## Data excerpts
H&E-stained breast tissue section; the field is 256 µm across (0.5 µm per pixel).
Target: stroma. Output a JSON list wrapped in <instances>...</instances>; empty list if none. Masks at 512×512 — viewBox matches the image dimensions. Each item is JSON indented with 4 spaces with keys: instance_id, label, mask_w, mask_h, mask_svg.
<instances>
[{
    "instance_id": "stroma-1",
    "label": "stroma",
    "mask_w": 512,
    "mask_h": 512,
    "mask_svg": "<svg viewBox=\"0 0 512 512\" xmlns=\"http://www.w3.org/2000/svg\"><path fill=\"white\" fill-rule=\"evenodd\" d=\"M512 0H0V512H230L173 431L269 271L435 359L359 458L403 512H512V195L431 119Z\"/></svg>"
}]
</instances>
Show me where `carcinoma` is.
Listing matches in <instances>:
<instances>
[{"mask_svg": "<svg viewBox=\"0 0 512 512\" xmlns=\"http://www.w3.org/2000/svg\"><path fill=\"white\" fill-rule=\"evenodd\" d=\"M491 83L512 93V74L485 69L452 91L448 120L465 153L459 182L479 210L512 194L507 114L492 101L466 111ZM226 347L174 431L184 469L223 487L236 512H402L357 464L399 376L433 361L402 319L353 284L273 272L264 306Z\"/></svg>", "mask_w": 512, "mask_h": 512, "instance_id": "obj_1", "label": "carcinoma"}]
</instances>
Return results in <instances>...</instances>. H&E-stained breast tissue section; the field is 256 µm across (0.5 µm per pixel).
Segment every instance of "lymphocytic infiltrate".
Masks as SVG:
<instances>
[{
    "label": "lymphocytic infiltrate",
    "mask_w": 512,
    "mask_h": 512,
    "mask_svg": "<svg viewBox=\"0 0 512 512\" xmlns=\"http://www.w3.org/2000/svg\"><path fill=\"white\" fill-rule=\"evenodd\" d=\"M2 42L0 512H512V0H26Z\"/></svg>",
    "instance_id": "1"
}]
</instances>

## Request
Could you reproduce every record above exactly as it appears?

## Result below
H&E-stained breast tissue section; the field is 256 µm across (0.5 µm per pixel).
Target: stroma. Output a JSON list wrapped in <instances>...</instances>; empty list if none. Masks at 512×512 — viewBox matches the image dimensions. Each item is JSON indented with 4 spaces with keys: instance_id, label, mask_w, mask_h, mask_svg.
<instances>
[{
    "instance_id": "stroma-1",
    "label": "stroma",
    "mask_w": 512,
    "mask_h": 512,
    "mask_svg": "<svg viewBox=\"0 0 512 512\" xmlns=\"http://www.w3.org/2000/svg\"><path fill=\"white\" fill-rule=\"evenodd\" d=\"M512 0H0V512H230L173 431L269 271L435 359L359 458L403 512H512V195L431 119Z\"/></svg>"
}]
</instances>
Show me where `carcinoma` is.
Listing matches in <instances>:
<instances>
[{"mask_svg": "<svg viewBox=\"0 0 512 512\" xmlns=\"http://www.w3.org/2000/svg\"><path fill=\"white\" fill-rule=\"evenodd\" d=\"M491 83L512 93V74L485 69L452 91L448 120L465 153L459 182L479 210L512 194L507 114L492 101L466 111ZM226 347L174 431L184 469L223 487L236 512H402L357 464L399 376L433 361L402 319L353 284L273 272L264 306Z\"/></svg>", "mask_w": 512, "mask_h": 512, "instance_id": "obj_1", "label": "carcinoma"}]
</instances>
Return results in <instances>...</instances>. H&E-stained breast tissue section; the field is 256 µm across (0.5 µm per pixel).
Segment every instance of "lymphocytic infiltrate".
Masks as SVG:
<instances>
[{
    "label": "lymphocytic infiltrate",
    "mask_w": 512,
    "mask_h": 512,
    "mask_svg": "<svg viewBox=\"0 0 512 512\" xmlns=\"http://www.w3.org/2000/svg\"><path fill=\"white\" fill-rule=\"evenodd\" d=\"M2 42L0 512H512V0H26Z\"/></svg>",
    "instance_id": "1"
}]
</instances>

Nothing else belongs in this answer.